DATASET EXCERPTS Start Marker
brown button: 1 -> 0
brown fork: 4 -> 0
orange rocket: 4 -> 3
DATASET EXCERPTS End Marker
DATASET EXCERPTS Start Marker
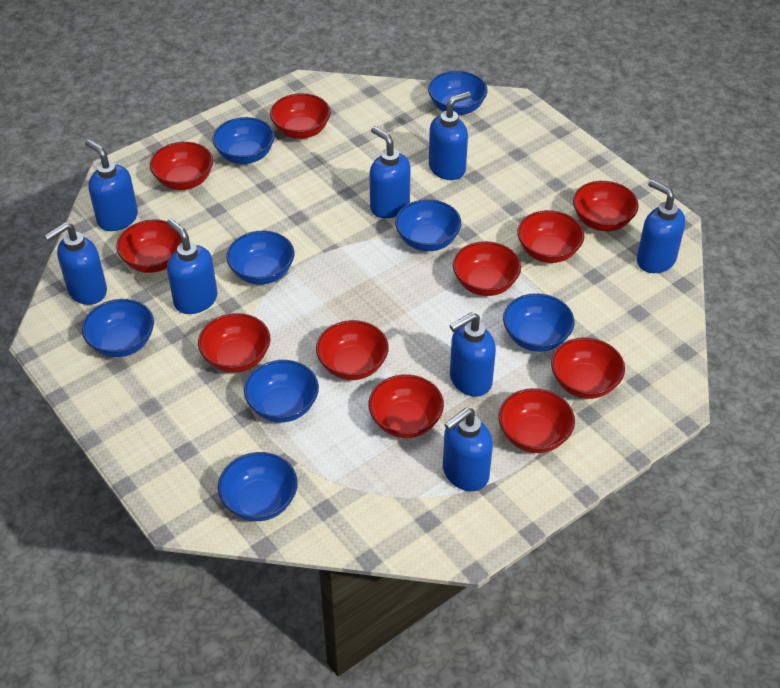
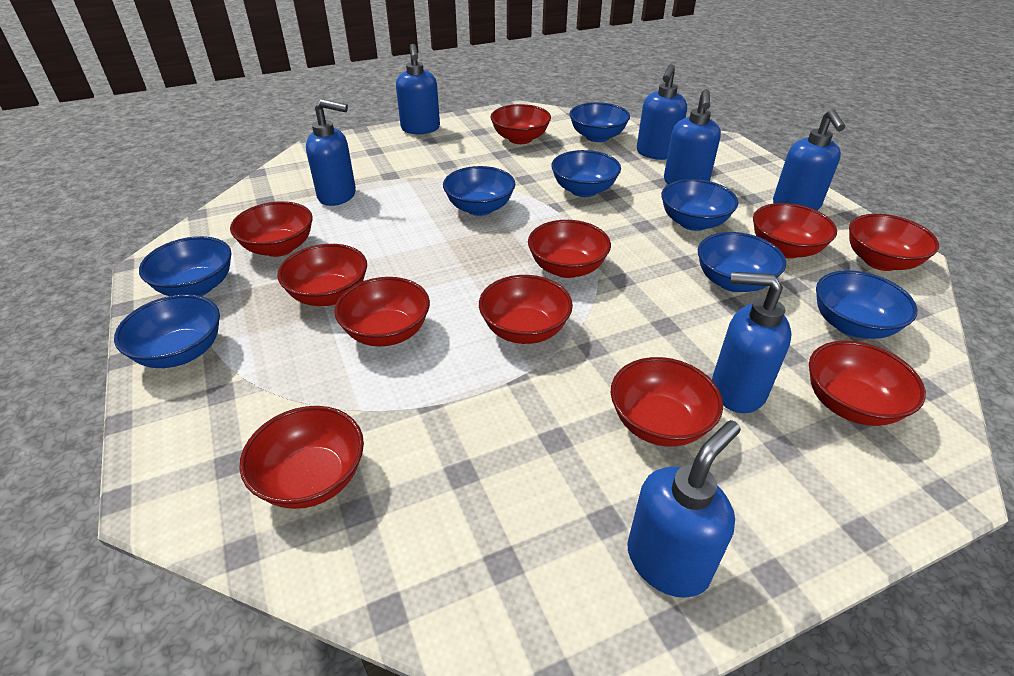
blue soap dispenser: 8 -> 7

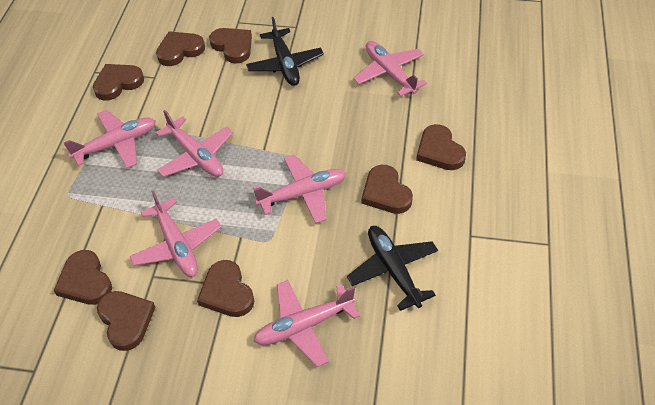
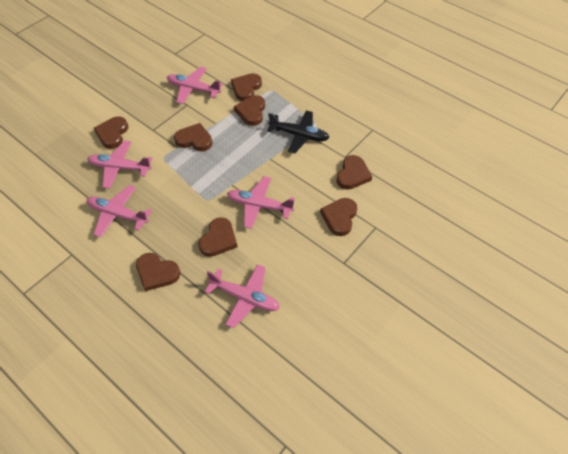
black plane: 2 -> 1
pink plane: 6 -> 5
DATASET EXCERPTS End Marker
DATASET EXCERPTS Start Marker
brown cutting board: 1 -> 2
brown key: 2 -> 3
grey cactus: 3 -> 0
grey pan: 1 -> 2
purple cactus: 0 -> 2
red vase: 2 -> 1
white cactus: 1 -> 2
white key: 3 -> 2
DATASET EXCERPTS End Marker
EXERCISE DETAILS => Every line above that contains "cactus" counts once. Give the number of those lines and nothing more.

ANSWER TO THIS EXERCISE => 3